● DATASET CONTENT
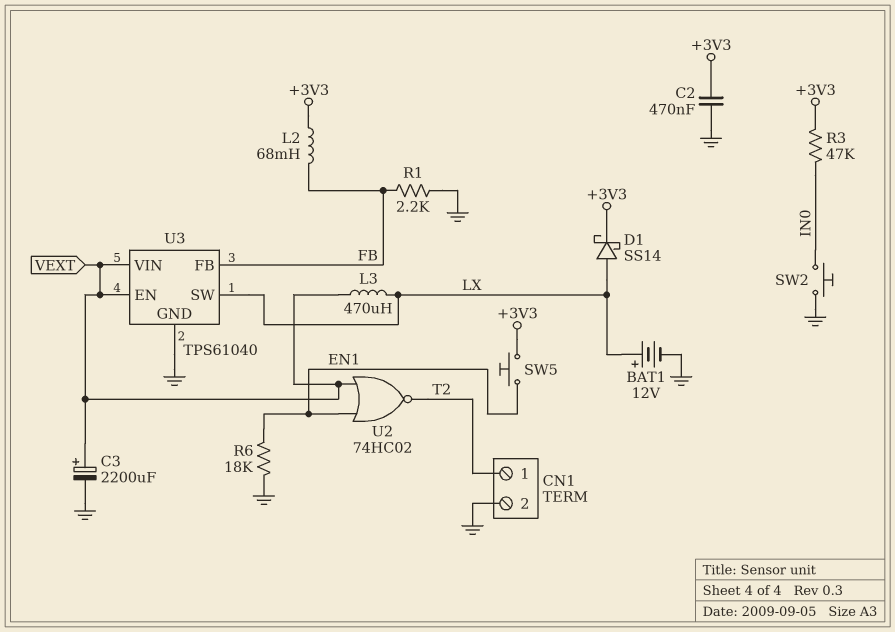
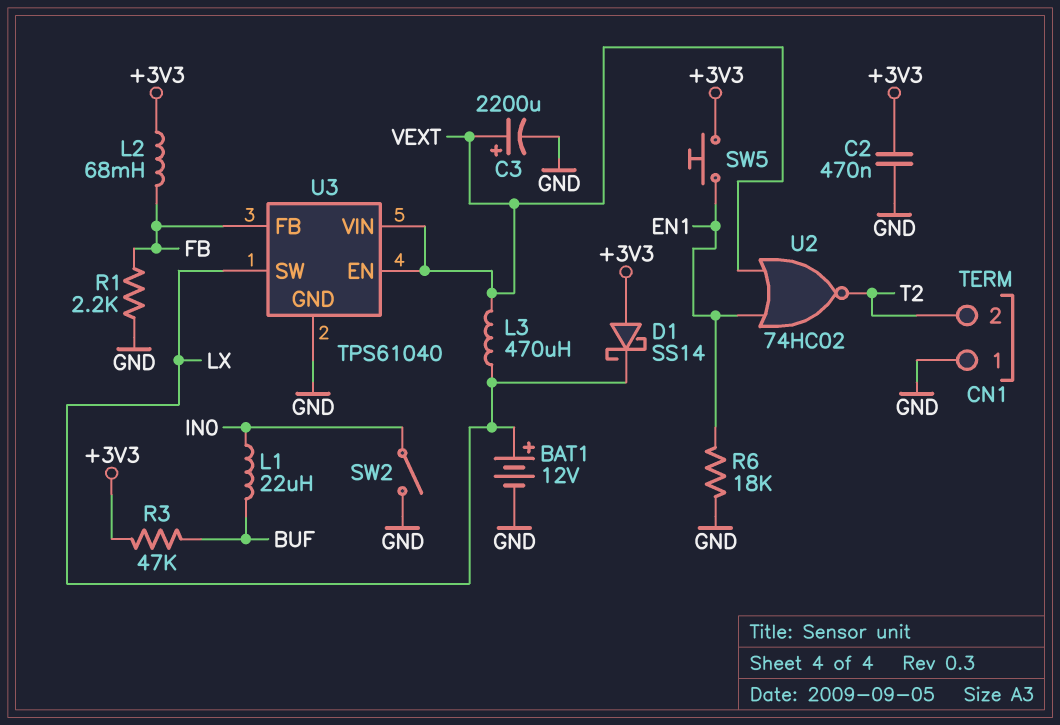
CN1 pin 1: T2 -> GND
CN1 pin 2: GND -> T2
D1: schottky SS14 (A LX, K +3V3) -> schottky SS14 (A +3V3, K LX)
L1: none -> 22uH (BUF, IN0)
R3: 47k (+3V3, IN0) -> 47k (+3V3, BUF)
SW2: button (GND, IN0) -> switch (GND, IN0)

● WHAT TO PRODUCE
Each of the lines from the one holding "D1: schottky SS14" through the final line of the entries is to be set down exactly, and no others.

● YOUR RESPONSE
D1: schottky SS14 (A LX, K +3V3) -> schottky SS14 (A +3V3, K LX)
L1: none -> 22uH (BUF, IN0)
R3: 47k (+3V3, IN0) -> 47k (+3V3, BUF)
SW2: button (GND, IN0) -> switch (GND, IN0)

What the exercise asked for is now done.